◆ **Supplied data**:
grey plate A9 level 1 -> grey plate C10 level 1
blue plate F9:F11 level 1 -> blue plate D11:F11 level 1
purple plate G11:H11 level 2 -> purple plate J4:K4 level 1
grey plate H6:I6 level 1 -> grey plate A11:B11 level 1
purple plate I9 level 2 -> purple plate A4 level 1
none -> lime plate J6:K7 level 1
* * *
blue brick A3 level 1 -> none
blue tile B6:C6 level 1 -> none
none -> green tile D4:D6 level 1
==
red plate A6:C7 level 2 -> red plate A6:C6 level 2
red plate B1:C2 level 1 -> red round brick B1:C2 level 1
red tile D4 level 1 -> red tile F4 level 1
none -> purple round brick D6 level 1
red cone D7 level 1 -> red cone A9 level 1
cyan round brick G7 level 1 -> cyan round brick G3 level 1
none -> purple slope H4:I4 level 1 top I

◆ **Activity**:
The lines above, starting at the one with "blue brick A3 level 1 -> none" and ending at the one with "none -> green tile D4:D6 level 1", are the only ones to return, exactly as written.

◆ **Exercise answer**:
blue brick A3 level 1 -> none
blue tile B6:C6 level 1 -> none
none -> green tile D4:D6 level 1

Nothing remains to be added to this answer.